● Directions
Repeat the lines below exactly as written, please, from the line with "(601, 233) = (261, 362): none" to the line with "(534, 523) = (477, 472): orange", both lines included, and no others.

Object change listings:

==================================================

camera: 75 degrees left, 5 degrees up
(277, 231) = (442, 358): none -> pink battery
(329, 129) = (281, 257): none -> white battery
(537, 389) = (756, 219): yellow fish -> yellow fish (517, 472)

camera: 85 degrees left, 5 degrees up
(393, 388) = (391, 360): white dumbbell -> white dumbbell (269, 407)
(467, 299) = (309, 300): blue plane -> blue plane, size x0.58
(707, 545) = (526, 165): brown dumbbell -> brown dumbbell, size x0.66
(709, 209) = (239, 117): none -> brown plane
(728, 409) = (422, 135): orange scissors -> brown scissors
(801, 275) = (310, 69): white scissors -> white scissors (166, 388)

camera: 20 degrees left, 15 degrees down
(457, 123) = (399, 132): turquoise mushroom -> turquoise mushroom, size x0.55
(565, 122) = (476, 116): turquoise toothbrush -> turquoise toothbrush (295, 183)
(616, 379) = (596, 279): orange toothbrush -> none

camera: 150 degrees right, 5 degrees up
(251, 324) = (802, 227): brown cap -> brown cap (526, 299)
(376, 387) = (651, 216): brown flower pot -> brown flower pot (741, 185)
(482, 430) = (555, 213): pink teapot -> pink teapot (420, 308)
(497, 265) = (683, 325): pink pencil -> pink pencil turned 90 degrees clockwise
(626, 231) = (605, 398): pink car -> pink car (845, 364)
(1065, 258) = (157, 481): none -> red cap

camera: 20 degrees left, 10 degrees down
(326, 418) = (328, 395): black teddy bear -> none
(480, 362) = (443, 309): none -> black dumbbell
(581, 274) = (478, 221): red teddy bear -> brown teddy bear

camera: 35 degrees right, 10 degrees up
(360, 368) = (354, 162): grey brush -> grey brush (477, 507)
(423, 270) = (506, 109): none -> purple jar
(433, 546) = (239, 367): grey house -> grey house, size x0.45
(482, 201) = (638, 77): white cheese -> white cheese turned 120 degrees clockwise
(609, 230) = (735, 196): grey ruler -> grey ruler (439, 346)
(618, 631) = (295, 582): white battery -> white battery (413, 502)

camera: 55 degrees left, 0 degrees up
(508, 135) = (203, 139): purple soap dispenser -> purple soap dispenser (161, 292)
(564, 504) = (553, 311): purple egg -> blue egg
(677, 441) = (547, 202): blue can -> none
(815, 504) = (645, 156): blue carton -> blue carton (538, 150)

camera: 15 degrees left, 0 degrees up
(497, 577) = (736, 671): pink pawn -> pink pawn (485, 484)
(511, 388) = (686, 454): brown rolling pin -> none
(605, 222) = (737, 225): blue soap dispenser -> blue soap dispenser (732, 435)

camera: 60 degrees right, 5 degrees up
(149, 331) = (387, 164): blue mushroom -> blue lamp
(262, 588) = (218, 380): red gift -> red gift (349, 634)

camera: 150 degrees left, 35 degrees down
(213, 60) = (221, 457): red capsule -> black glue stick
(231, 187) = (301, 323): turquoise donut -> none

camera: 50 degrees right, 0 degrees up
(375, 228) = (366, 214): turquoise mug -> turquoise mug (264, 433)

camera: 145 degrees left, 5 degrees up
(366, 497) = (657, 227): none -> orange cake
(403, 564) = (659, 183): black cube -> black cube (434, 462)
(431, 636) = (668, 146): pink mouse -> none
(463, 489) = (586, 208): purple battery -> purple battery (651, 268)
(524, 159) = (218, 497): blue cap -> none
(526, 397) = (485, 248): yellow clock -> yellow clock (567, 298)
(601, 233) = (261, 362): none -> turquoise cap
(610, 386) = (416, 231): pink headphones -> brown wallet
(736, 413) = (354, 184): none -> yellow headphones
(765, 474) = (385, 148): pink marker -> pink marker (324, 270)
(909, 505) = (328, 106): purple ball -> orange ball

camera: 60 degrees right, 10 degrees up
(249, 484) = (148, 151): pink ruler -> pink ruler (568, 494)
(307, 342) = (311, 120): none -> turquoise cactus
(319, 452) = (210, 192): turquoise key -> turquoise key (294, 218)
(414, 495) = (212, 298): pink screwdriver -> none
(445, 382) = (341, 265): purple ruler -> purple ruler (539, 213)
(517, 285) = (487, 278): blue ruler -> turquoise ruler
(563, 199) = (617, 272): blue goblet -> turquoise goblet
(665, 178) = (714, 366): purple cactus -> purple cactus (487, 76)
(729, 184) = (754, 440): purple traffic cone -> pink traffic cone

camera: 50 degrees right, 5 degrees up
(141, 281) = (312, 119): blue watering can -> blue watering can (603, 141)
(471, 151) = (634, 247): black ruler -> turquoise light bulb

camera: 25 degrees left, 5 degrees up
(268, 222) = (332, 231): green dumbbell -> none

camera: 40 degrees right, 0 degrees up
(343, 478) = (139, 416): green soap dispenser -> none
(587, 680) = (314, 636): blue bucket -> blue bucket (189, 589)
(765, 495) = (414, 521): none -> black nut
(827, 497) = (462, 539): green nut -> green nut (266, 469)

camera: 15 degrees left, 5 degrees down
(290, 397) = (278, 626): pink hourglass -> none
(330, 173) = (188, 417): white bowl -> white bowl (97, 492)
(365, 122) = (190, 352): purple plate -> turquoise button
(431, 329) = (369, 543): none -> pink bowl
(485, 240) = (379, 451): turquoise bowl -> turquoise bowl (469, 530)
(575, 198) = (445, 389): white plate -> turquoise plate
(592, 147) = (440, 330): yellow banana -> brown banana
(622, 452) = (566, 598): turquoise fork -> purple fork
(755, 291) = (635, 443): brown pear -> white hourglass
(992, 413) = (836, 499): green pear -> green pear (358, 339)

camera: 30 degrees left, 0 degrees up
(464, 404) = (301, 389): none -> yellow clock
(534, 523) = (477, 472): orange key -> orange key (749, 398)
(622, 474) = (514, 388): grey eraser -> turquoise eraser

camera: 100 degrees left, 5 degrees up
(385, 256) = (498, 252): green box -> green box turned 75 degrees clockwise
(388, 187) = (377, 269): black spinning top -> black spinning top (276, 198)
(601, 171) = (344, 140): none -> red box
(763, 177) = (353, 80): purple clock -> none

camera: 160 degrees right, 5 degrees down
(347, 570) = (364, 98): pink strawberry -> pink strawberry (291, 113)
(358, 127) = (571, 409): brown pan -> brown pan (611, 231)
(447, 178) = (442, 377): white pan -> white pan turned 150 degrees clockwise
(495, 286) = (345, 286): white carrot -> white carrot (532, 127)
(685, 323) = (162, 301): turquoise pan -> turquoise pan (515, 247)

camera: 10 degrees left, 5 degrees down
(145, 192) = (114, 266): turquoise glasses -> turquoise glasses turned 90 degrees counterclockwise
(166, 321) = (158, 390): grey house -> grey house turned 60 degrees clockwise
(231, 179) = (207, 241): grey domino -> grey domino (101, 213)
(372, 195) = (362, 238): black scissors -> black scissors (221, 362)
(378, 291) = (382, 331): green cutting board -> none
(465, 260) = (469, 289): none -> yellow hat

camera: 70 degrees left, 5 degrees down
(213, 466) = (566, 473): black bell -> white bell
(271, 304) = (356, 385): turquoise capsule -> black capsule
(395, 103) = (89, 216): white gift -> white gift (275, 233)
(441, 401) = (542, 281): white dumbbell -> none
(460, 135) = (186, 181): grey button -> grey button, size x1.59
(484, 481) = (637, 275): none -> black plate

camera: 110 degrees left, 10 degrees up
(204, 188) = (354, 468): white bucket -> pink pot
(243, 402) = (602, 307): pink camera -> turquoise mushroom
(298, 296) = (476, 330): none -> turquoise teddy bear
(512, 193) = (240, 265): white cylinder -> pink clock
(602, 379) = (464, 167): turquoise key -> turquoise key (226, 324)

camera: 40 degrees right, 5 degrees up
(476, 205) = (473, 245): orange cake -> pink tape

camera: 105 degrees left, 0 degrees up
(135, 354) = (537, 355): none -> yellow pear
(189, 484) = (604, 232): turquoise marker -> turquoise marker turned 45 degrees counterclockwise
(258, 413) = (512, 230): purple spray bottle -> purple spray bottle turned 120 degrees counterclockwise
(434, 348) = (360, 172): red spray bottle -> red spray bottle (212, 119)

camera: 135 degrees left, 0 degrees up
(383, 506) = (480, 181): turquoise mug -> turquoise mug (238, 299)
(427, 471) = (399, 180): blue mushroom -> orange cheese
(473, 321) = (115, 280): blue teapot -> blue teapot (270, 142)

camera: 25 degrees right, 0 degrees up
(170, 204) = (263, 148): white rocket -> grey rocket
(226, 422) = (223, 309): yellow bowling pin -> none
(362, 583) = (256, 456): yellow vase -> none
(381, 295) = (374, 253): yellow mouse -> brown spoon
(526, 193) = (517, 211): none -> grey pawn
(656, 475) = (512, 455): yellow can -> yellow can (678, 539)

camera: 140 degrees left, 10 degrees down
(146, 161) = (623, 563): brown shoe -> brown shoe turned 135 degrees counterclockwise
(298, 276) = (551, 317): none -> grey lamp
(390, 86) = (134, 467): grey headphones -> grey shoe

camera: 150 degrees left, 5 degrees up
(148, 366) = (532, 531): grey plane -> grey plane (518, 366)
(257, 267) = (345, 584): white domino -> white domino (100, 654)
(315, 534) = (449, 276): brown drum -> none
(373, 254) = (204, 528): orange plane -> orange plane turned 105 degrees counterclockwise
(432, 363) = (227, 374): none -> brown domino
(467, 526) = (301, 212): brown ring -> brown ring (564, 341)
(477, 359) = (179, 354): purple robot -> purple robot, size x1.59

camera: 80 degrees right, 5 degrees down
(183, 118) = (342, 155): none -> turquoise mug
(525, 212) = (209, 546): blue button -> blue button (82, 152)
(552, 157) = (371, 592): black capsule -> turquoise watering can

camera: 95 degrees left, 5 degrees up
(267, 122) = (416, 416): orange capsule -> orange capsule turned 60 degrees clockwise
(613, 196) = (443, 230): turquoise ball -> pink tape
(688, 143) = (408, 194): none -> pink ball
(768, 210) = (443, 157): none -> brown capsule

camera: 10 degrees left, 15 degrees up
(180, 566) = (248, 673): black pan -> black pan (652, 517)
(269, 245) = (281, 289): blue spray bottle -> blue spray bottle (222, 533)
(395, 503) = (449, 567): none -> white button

==================================================

● Response to the exercise
(601, 233) = (261, 362): none -> turquoise cap
(610, 386) = (416, 231): pink headphones -> brown wallet
(736, 413) = (354, 184): none -> yellow headphones
(765, 474) = (385, 148): pink marker -> pink marker (324, 270)
(909, 505) = (328, 106): purple ball -> orange ball

camera: 60 degrees right, 10 degrees up
(249, 484) = (148, 151): pink ruler -> pink ruler (568, 494)
(307, 342) = (311, 120): none -> turquoise cactus
(319, 452) = (210, 192): turquoise key -> turquoise key (294, 218)
(414, 495) = (212, 298): pink screwdriver -> none
(445, 382) = (341, 265): purple ruler -> purple ruler (539, 213)
(517, 285) = (487, 278): blue ruler -> turquoise ruler
(563, 199) = (617, 272): blue goblet -> turquoise goblet
(665, 178) = (714, 366): purple cactus -> purple cactus (487, 76)
(729, 184) = (754, 440): purple traffic cone -> pink traffic cone

camera: 50 degrees right, 5 degrees up
(141, 281) = (312, 119): blue watering can -> blue watering can (603, 141)
(471, 151) = (634, 247): black ruler -> turquoise light bulb

camera: 25 degrees left, 5 degrees up
(268, 222) = (332, 231): green dumbbell -> none

camera: 40 degrees right, 0 degrees up
(343, 478) = (139, 416): green soap dispenser -> none
(587, 680) = (314, 636): blue bucket -> blue bucket (189, 589)
(765, 495) = (414, 521): none -> black nut
(827, 497) = (462, 539): green nut -> green nut (266, 469)

camera: 15 degrees left, 5 degrees down
(290, 397) = (278, 626): pink hourglass -> none
(330, 173) = (188, 417): white bowl -> white bowl (97, 492)
(365, 122) = (190, 352): purple plate -> turquoise button
(431, 329) = (369, 543): none -> pink bowl
(485, 240) = (379, 451): turquoise bowl -> turquoise bowl (469, 530)
(575, 198) = (445, 389): white plate -> turquoise plate
(592, 147) = (440, 330): yellow banana -> brown banana
(622, 452) = (566, 598): turquoise fork -> purple fork
(755, 291) = (635, 443): brown pear -> white hourglass
(992, 413) = (836, 499): green pear -> green pear (358, 339)

camera: 30 degrees left, 0 degrees up
(464, 404) = (301, 389): none -> yellow clock
(534, 523) = (477, 472): orange key -> orange key (749, 398)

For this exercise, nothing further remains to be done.